╭─ Extracted material

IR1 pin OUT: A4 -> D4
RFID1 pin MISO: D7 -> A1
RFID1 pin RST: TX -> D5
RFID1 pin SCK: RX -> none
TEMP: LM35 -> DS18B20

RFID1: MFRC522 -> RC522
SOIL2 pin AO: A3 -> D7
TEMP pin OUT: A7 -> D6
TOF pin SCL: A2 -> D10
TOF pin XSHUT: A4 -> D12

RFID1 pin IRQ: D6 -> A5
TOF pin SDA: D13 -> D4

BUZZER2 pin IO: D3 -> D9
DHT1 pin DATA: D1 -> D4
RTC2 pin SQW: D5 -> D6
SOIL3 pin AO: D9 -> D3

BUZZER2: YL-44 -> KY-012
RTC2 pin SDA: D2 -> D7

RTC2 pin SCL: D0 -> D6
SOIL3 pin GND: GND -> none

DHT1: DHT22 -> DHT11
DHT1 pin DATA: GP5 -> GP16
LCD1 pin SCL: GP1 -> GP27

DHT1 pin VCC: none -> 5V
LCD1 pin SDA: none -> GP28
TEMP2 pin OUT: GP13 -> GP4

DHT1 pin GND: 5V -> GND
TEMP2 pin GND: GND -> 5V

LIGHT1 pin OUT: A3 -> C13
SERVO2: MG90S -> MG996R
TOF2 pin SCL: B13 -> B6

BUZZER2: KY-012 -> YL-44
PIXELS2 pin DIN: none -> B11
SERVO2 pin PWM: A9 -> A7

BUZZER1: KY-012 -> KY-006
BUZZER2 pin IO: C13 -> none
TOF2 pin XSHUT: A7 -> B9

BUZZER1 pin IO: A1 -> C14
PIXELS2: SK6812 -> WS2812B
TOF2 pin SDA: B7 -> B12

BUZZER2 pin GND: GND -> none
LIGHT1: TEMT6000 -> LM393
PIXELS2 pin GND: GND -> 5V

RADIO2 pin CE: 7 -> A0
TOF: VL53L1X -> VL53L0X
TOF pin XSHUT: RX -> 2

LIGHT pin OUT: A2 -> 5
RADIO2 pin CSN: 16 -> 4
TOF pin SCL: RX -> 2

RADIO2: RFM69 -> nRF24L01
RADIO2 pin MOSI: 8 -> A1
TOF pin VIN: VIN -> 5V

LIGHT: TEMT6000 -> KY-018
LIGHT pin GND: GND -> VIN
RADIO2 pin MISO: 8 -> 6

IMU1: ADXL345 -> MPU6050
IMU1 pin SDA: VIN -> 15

╰─

Across these entries, count each line where the string "XSHUT" shows up. Give only the count.

▸ Written answer:
3